=== Section Start ===

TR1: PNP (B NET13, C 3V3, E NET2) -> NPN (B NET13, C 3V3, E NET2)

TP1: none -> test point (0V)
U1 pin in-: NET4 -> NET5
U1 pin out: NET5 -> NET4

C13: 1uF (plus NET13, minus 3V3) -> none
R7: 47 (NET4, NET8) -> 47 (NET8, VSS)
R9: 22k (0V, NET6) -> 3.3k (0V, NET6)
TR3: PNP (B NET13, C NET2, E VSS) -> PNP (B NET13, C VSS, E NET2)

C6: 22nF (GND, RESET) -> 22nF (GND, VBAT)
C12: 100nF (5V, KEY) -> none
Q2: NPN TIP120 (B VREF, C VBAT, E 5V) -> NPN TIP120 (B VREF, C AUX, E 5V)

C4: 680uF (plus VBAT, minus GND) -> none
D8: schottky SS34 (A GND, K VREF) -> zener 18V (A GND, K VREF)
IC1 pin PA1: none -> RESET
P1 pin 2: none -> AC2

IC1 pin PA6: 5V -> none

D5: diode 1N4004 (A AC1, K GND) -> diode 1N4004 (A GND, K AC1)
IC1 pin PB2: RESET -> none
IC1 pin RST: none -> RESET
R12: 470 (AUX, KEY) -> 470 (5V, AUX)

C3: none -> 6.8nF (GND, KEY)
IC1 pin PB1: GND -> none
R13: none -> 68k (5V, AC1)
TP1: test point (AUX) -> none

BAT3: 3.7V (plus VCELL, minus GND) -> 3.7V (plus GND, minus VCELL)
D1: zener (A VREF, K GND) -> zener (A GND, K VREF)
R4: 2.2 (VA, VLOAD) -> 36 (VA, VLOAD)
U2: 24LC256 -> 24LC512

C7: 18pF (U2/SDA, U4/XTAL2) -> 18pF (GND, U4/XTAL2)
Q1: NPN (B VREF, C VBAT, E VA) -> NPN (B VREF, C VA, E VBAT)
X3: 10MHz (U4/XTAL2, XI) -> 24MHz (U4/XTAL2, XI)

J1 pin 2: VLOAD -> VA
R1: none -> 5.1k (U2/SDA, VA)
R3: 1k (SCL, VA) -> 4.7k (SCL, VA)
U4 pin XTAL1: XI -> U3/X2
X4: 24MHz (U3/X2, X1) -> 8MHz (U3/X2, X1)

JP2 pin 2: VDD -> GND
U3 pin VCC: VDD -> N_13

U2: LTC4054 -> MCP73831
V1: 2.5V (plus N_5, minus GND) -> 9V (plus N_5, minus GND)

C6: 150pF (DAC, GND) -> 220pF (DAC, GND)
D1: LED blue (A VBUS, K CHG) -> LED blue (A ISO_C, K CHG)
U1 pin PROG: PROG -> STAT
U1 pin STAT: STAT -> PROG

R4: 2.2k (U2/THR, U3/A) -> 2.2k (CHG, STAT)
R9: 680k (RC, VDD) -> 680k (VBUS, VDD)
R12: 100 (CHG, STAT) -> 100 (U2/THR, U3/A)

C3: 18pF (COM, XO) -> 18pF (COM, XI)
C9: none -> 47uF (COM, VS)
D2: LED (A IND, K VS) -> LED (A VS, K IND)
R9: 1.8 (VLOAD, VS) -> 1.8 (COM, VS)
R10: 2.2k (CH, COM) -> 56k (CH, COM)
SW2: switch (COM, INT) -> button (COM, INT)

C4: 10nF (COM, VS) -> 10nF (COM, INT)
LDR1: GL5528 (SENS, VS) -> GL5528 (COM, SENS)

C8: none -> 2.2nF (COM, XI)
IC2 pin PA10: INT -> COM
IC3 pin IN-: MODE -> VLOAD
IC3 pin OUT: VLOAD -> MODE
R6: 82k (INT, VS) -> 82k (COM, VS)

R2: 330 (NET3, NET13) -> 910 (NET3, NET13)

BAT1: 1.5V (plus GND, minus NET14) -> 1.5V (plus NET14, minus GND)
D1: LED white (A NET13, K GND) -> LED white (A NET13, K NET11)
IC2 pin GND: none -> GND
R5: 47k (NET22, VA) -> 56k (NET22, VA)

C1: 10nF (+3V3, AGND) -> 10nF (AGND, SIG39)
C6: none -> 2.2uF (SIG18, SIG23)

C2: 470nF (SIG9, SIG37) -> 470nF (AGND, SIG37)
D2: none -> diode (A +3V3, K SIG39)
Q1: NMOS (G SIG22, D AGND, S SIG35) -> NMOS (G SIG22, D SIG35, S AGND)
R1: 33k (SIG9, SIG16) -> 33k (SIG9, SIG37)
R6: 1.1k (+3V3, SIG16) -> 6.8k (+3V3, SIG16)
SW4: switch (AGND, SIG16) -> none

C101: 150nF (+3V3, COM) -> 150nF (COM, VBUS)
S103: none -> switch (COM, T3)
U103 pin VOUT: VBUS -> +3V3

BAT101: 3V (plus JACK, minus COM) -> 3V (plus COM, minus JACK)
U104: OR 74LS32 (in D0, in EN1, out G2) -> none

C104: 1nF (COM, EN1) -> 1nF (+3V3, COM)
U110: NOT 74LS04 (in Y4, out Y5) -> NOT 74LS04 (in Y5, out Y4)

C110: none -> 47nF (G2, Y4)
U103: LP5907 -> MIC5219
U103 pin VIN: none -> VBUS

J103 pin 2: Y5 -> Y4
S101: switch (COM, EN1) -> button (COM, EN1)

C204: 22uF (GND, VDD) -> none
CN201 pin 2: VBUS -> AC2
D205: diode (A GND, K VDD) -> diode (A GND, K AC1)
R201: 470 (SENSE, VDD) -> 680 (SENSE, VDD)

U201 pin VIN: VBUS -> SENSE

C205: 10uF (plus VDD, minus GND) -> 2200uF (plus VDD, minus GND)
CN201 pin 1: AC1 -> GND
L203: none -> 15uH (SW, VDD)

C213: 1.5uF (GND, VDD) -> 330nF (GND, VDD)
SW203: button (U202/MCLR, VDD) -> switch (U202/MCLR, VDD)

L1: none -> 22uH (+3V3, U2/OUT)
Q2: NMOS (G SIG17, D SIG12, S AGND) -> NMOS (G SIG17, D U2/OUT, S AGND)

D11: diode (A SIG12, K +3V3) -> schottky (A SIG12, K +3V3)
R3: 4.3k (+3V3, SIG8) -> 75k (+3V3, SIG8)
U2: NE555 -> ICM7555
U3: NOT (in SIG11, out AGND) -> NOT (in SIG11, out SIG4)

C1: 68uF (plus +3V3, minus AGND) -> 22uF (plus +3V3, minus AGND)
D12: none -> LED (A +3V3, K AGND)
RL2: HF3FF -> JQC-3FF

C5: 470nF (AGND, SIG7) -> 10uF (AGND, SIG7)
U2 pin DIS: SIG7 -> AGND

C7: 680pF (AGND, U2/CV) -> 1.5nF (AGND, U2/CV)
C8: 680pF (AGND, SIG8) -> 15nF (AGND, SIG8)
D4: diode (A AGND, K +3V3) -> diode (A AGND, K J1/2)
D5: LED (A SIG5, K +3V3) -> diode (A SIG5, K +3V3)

=== Section End ===

▶ _ACTION ITEM_
Collect, from the material above, every line containing the word "diode".

▶ _RESULT BELOW_
D5: diode 1N4004 (A AC1, K GND) -> diode 1N4004 (A GND, K AC1)
D2: none -> diode (A +3V3, K SIG39)
D205: diode (A GND, K VDD) -> diode (A GND, K AC1)
D11: diode (A SIG12, K +3V3) -> schottky (A SIG12, K +3V3)
D4: diode (A AGND, K +3V3) -> diode (A AGND, K J1/2)
D5: LED (A SIG5, K +3V3) -> diode (A SIG5, K +3V3)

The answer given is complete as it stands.